WHAT YOU SHOULD DO: Write out, exactly as they appear, only the lines running from the line with "D3: diode 1N4004" to the final line of the listing; include both.

*-*-*

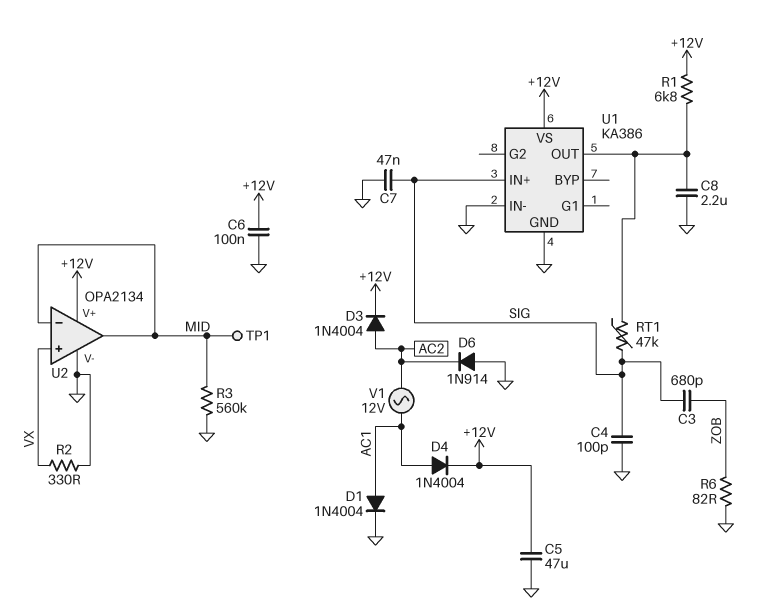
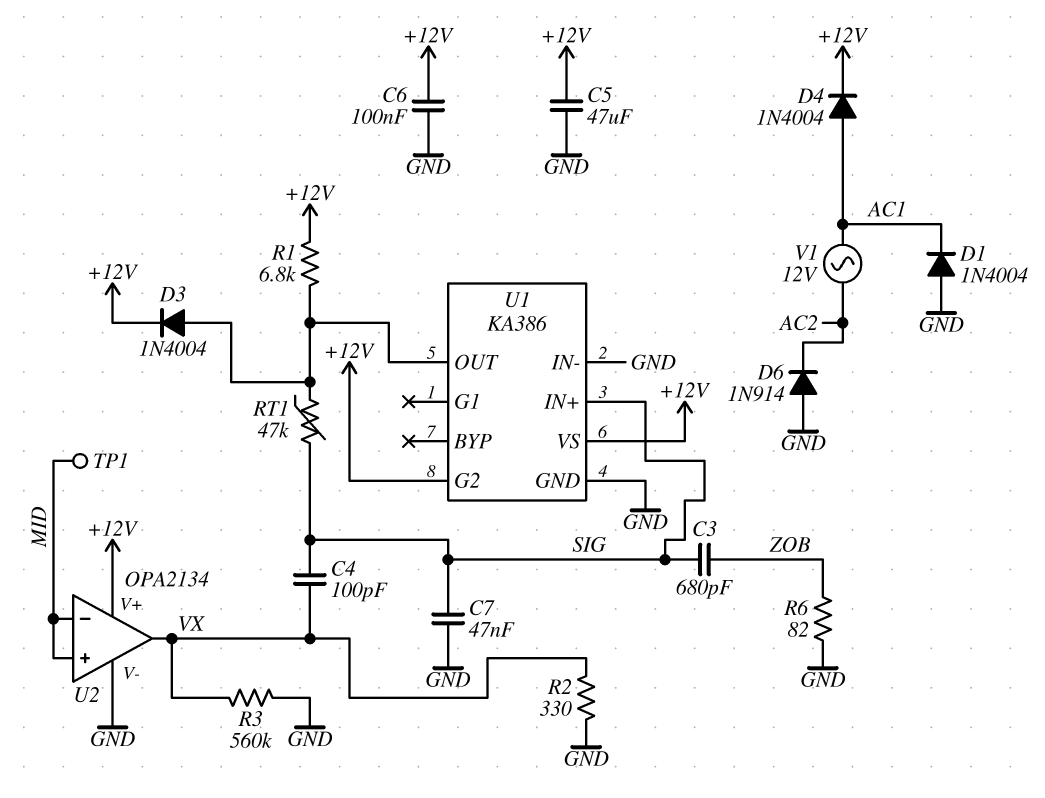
C4: 100pF (GND, SIG) -> 100pF (SIG, VX)
C8: 2.2uF (GND, U1/OUT) -> none
D1: diode 1N4004 (A AC1, K GND) -> diode 1N4004 (A GND, K AC1)
D3: diode 1N4004 (A AC2, K +12V) -> diode 1N4004 (A U1/OUT, K +12V)
R3: 560k (GND, MID) -> 560k (GND, VX)
U1 pin G2: none -> +12V
U2 pin in+: VX -> MID
U2 pin out: MID -> VX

*-*-*

SOLUTION TO THE PROBLEM:
D3: diode 1N4004 (A AC2, K +12V) -> diode 1N4004 (A U1/OUT, K +12V)
R3: 560k (GND, MID) -> 560k (GND, VX)
U1 pin G2: none -> +12V
U2 pin in+: VX -> MID
U2 pin out: MID -> VX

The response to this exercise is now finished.